[[ Supplied material open ]]

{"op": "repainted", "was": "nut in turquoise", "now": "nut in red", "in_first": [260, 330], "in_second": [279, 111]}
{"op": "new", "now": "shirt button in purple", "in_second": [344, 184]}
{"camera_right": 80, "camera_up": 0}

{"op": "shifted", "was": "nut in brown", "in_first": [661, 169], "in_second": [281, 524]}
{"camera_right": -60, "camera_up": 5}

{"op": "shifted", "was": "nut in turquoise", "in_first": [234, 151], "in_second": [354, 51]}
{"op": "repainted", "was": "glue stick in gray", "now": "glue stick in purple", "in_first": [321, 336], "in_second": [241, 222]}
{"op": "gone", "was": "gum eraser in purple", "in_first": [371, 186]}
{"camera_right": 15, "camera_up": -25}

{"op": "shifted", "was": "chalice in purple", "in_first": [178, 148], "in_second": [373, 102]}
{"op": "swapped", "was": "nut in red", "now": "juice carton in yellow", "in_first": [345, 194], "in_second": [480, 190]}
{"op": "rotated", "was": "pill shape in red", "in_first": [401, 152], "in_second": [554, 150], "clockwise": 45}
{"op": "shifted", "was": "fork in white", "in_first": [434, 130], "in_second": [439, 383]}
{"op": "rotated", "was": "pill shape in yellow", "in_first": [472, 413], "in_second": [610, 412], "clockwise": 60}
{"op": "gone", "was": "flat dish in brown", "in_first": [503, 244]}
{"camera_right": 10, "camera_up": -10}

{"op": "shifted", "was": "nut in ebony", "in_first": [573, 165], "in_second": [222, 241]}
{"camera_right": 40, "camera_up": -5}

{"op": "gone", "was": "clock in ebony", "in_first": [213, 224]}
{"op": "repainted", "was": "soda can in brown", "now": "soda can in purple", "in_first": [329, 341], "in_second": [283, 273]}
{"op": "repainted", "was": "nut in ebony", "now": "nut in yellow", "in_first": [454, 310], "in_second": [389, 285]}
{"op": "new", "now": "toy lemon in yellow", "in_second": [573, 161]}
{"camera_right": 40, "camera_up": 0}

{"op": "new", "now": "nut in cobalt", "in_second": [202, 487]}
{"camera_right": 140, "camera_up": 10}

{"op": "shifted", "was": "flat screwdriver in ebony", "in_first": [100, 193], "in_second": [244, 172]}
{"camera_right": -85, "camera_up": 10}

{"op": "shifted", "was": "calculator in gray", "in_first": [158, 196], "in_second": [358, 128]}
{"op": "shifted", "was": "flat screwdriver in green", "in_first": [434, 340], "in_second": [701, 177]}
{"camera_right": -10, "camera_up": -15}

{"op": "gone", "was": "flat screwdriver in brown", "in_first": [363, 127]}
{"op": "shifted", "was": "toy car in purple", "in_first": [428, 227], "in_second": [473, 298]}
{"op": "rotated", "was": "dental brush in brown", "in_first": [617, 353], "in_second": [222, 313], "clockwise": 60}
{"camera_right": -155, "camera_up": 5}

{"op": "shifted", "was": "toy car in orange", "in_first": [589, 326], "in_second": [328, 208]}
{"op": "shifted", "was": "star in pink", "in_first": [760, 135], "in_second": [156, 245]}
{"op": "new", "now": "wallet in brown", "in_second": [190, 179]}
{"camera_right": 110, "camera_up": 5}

[[ Supplied material closed ]]

Wherever the string "rotated" appears in the entries, copy that line.

{"op": "rotated", "was": "pill shape in red", "in_first": [401, 152], "in_second": [554, 150], "clockwise": 45}
{"op": "rotated", "was": "pill shape in yellow", "in_first": [472, 413], "in_second": [610, 412], "clockwise": 60}
{"op": "rotated", "was": "dental brush in brown", "in_first": [617, 353], "in_second": [222, 313], "clockwise": 60}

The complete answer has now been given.